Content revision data

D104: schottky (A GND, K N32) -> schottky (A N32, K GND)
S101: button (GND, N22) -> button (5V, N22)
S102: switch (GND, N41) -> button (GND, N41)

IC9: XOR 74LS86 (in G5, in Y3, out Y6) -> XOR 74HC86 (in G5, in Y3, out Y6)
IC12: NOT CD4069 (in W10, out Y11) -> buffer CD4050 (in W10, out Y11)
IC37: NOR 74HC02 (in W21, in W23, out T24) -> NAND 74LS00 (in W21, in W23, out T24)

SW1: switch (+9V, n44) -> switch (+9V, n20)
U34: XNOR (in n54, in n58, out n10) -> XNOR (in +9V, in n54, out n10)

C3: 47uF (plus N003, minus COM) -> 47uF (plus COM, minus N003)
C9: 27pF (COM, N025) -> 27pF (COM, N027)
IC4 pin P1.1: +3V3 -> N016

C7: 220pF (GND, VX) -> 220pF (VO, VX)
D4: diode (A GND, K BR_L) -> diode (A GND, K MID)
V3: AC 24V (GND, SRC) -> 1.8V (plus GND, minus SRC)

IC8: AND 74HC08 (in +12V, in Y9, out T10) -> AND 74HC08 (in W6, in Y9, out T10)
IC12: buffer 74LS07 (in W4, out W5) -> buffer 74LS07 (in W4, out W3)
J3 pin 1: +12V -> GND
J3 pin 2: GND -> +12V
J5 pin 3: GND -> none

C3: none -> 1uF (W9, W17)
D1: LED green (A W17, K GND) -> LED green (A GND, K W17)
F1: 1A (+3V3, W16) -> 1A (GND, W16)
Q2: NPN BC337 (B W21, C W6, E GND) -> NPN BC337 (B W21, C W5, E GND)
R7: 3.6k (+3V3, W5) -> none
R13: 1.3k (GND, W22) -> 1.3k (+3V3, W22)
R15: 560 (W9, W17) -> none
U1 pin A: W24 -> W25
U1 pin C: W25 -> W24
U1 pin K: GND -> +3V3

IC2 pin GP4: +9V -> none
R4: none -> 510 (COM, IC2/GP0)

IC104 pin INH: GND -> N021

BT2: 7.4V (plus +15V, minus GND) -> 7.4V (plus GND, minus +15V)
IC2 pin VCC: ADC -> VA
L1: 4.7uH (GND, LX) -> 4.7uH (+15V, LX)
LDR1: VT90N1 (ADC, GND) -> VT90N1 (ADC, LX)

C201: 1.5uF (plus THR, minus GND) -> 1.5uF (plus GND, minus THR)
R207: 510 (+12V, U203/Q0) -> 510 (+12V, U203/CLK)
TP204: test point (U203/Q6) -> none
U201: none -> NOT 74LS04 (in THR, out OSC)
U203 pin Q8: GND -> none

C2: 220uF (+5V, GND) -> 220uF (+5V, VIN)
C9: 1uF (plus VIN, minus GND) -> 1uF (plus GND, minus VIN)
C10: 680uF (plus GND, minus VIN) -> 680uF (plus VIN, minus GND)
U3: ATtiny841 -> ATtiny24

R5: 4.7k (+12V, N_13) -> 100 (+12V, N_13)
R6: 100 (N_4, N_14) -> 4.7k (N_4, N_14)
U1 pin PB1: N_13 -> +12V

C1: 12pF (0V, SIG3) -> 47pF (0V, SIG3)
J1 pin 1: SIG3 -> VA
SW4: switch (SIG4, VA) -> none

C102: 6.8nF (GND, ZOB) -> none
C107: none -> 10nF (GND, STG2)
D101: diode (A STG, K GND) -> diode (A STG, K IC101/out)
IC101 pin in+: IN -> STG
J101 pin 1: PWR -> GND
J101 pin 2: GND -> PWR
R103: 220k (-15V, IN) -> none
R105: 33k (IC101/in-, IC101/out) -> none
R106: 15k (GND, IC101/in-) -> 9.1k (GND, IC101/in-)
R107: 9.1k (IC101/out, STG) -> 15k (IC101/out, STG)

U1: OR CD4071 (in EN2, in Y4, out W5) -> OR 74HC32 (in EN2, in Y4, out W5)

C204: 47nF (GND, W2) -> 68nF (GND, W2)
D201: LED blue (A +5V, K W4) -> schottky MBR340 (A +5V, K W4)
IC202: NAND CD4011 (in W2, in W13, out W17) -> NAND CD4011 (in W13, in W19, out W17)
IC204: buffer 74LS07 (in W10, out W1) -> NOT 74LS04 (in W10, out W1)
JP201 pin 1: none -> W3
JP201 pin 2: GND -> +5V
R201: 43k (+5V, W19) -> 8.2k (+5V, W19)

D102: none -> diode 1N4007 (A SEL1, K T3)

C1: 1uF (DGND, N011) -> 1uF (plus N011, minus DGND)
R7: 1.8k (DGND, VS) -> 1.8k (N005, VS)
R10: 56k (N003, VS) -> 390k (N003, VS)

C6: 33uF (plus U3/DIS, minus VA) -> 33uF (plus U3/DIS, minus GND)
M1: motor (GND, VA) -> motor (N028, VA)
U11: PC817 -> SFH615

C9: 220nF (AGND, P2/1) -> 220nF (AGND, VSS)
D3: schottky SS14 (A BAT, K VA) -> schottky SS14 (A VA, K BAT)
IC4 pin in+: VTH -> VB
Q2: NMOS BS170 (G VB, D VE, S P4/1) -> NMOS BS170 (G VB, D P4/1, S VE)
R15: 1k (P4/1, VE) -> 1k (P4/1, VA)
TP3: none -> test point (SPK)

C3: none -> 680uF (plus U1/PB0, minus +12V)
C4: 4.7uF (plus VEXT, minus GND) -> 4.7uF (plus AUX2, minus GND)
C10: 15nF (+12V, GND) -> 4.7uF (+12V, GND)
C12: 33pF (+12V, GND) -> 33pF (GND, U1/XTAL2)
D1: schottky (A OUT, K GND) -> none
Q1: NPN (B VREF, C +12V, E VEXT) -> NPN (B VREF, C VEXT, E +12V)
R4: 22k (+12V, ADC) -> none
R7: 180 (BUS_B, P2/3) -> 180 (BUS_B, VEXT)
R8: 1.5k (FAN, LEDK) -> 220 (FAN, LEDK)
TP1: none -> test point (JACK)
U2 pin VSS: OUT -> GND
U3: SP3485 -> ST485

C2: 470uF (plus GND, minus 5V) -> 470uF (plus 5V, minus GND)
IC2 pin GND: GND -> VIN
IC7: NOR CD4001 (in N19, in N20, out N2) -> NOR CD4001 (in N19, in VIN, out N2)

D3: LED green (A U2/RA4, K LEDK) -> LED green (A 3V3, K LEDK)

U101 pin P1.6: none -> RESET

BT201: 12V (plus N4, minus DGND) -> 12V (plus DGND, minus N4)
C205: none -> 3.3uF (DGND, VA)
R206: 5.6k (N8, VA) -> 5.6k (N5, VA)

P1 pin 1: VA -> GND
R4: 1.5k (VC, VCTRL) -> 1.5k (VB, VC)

Your instructions »
Set down all of the lines above without altering a word.

Response to this task »
D104: schottky (A GND, K N32) -> schottky (A N32, K GND)
S101: button (GND, N22) -> button (5V, N22)
S102: switch (GND, N41) -> button (GND, N41)

IC9: XOR 74LS86 (in G5, in Y3, out Y6) -> XOR 74HC86 (in G5, in Y3, out Y6)
IC12: NOT CD4069 (in W10, out Y11) -> buffer CD4050 (in W10, out Y11)
IC37: NOR 74HC02 (in W21, in W23, out T24) -> NAND 74LS00 (in W21, in W23, out T24)

SW1: switch (+9V, n44) -> switch (+9V, n20)
U34: XNOR (in n54, in n58, out n10) -> XNOR (in +9V, in n54, out n10)

C3: 47uF (plus N003, minus COM) -> 47uF (plus COM, minus N003)
C9: 27pF (COM, N025) -> 27pF (COM, N027)
IC4 pin P1.1: +3V3 -> N016

C7: 220pF (GND, VX) -> 220pF (VO, VX)
D4: diode (A GND, K BR_L) -> diode (A GND, K MID)
V3: AC 24V (GND, SRC) -> 1.8V (plus GND, minus SRC)

IC8: AND 74HC08 (in +12V, in Y9, out T10) -> AND 74HC08 (in W6, in Y9, out T10)
IC12: buffer 74LS07 (in W4, out W5) -> buffer 74LS07 (in W4, out W3)
J3 pin 1: +12V -> GND
J3 pin 2: GND -> +12V
J5 pin 3: GND -> none

C3: none -> 1uF (W9, W17)
D1: LED green (A W17, K GND) -> LED green (A GND, K W17)
F1: 1A (+3V3, W16) -> 1A (GND, W16)
Q2: NPN BC337 (B W21, C W6, E GND) -> NPN BC337 (B W21, C W5, E GND)
R7: 3.6k (+3V3, W5) -> none
R13: 1.3k (GND, W22) -> 1.3k (+3V3, W22)
R15: 560 (W9, W17) -> none
U1 pin A: W24 -> W25
U1 pin C: W25 -> W24
U1 pin K: GND -> +3V3

IC2 pin GP4: +9V -> none
R4: none -> 510 (COM, IC2/GP0)

IC104 pin INH: GND -> N021

BT2: 7.4V (plus +15V, minus GND) -> 7.4V (plus GND, minus +15V)
IC2 pin VCC: ADC -> VA
L1: 4.7uH (GND, LX) -> 4.7uH (+15V, LX)
LDR1: VT90N1 (ADC, GND) -> VT90N1 (ADC, LX)

C201: 1.5uF (plus THR, minus GND) -> 1.5uF (plus GND, minus THR)
R207: 510 (+12V, U203/Q0) -> 510 (+12V, U203/CLK)
TP204: test point (U203/Q6) -> none
U201: none -> NOT 74LS04 (in THR, out OSC)
U203 pin Q8: GND -> none

C2: 220uF (+5V, GND) -> 220uF (+5V, VIN)
C9: 1uF (plus VIN, minus GND) -> 1uF (plus GND, minus VIN)
C10: 680uF (plus GND, minus VIN) -> 680uF (plus VIN, minus GND)
U3: ATtiny841 -> ATtiny24

R5: 4.7k (+12V, N_13) -> 100 (+12V, N_13)
R6: 100 (N_4, N_14) -> 4.7k (N_4, N_14)
U1 pin PB1: N_13 -> +12V

C1: 12pF (0V, SIG3) -> 47pF (0V, SIG3)
J1 pin 1: SIG3 -> VA
SW4: switch (SIG4, VA) -> none

C102: 6.8nF (GND, ZOB) -> none
C107: none -> 10nF (GND, STG2)
D101: diode (A STG, K GND) -> diode (A STG, K IC101/out)
IC101 pin in+: IN -> STG
J101 pin 1: PWR -> GND
J101 pin 2: GND -> PWR
R103: 220k (-15V, IN) -> none
R105: 33k (IC101/in-, IC101/out) -> none
R106: 15k (GND, IC101/in-) -> 9.1k (GND, IC101/in-)
R107: 9.1k (IC101/out, STG) -> 15k (IC101/out, STG)

U1: OR CD4071 (in EN2, in Y4, out W5) -> OR 74HC32 (in EN2, in Y4, out W5)

C204: 47nF (GND, W2) -> 68nF (GND, W2)
D201: LED blue (A +5V, K W4) -> schottky MBR340 (A +5V, K W4)
IC202: NAND CD4011 (in W2, in W13, out W17) -> NAND CD4011 (in W13, in W19, out W17)
IC204: buffer 74LS07 (in W10, out W1) -> NOT 74LS04 (in W10, out W1)
JP201 pin 1: none -> W3
JP201 pin 2: GND -> +5V
R201: 43k (+5V, W19) -> 8.2k (+5V, W19)

D102: none -> diode 1N4007 (A SEL1, K T3)

C1: 1uF (DGND, N011) -> 1uF (plus N011, minus DGND)
R7: 1.8k (DGND, VS) -> 1.8k (N005, VS)
R10: 56k (N003, VS) -> 390k (N003, VS)

C6: 33uF (plus U3/DIS, minus VA) -> 33uF (plus U3/DIS, minus GND)
M1: motor (GND, VA) -> motor (N028, VA)
U11: PC817 -> SFH615

C9: 220nF (AGND, P2/1) -> 220nF (AGND, VSS)
D3: schottky SS14 (A BAT, K VA) -> schottky SS14 (A VA, K BAT)
IC4 pin in+: VTH -> VB
Q2: NMOS BS170 (G VB, D VE, S P4/1) -> NMOS BS170 (G VB, D P4/1, S VE)
R15: 1k (P4/1, VE) -> 1k (P4/1, VA)
TP3: none -> test point (SPK)

C3: none -> 680uF (plus U1/PB0, minus +12V)
C4: 4.7uF (plus VEXT, minus GND) -> 4.7uF (plus AUX2, minus GND)
C10: 15nF (+12V, GND) -> 4.7uF (+12V, GND)
C12: 33pF (+12V, GND) -> 33pF (GND, U1/XTAL2)
D1: schottky (A OUT, K GND) -> none
Q1: NPN (B VREF, C +12V, E VEXT) -> NPN (B VREF, C VEXT, E +12V)
R4: 22k (+12V, ADC) -> none
R7: 180 (BUS_B, P2/3) -> 180 (BUS_B, VEXT)
R8: 1.5k (FAN, LEDK) -> 220 (FAN, LEDK)
TP1: none -> test point (JACK)
U2 pin VSS: OUT -> GND
U3: SP3485 -> ST485

C2: 470uF (plus GND, minus 5V) -> 470uF (plus 5V, minus GND)
IC2 pin GND: GND -> VIN
IC7: NOR CD4001 (in N19, in N20, out N2) -> NOR CD4001 (in N19, in VIN, out N2)

D3: LED green (A U2/RA4, K LEDK) -> LED green (A 3V3, K LEDK)

U101 pin P1.6: none -> RESET

BT201: 12V (plus N4, minus DGND) -> 12V (plus DGND, minus N4)
C205: none -> 3.3uF (DGND, VA)
R206: 5.6k (N8, VA) -> 5.6k (N5, VA)

P1 pin 1: VA -> GND
R4: 1.5k (VC, VCTRL) -> 1.5k (VB, VC)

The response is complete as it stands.